What the exercise asks –
Where does "wallet" appear in the data? Return each line that holds it.

[Object transformation records]
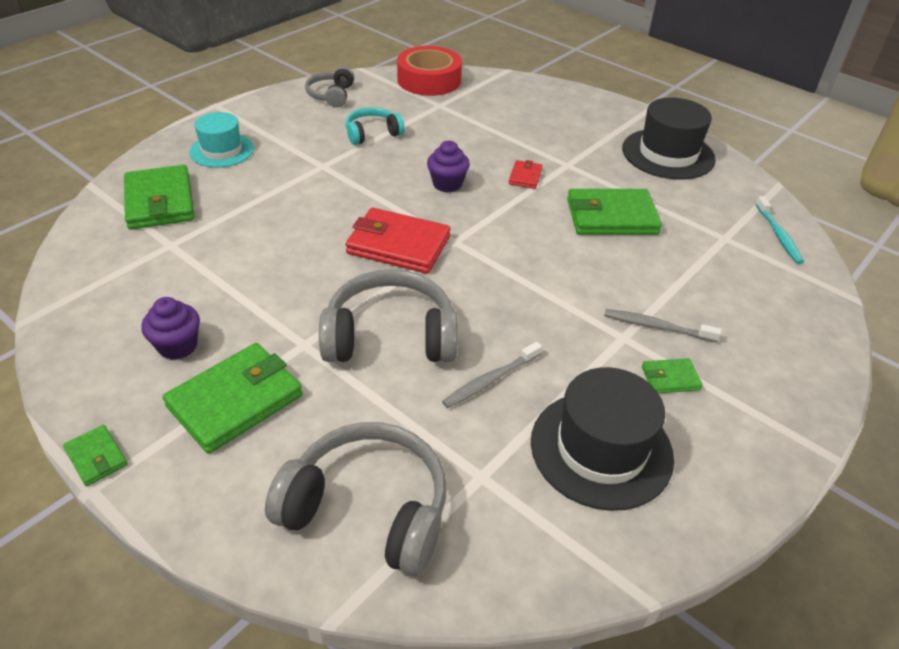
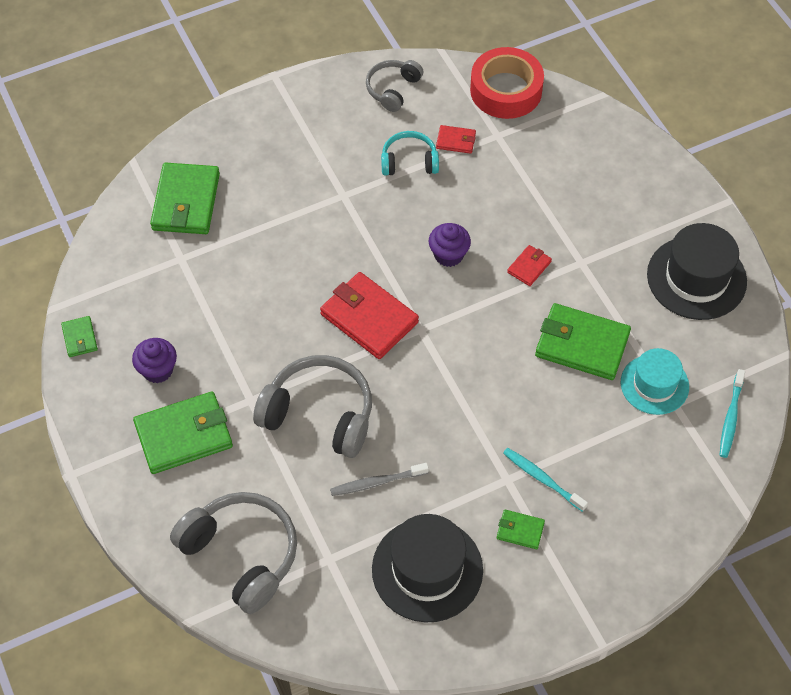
camera: 25 degrees right, 15 degrees up
(96, 457) = (80, 450): green wallet -> green wallet (80, 338)
(222, 150) = (259, 147): turquoise hat -> turquoise hat (654, 384)
(406, 114) = (456, 141): none -> red wallet
(656, 327) = (542, 479): grey toothbrush -> turquoise toothbrush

Exercise response –
(96, 457) = (80, 450): green wallet -> green wallet (80, 338)
(406, 114) = (456, 141): none -> red wallet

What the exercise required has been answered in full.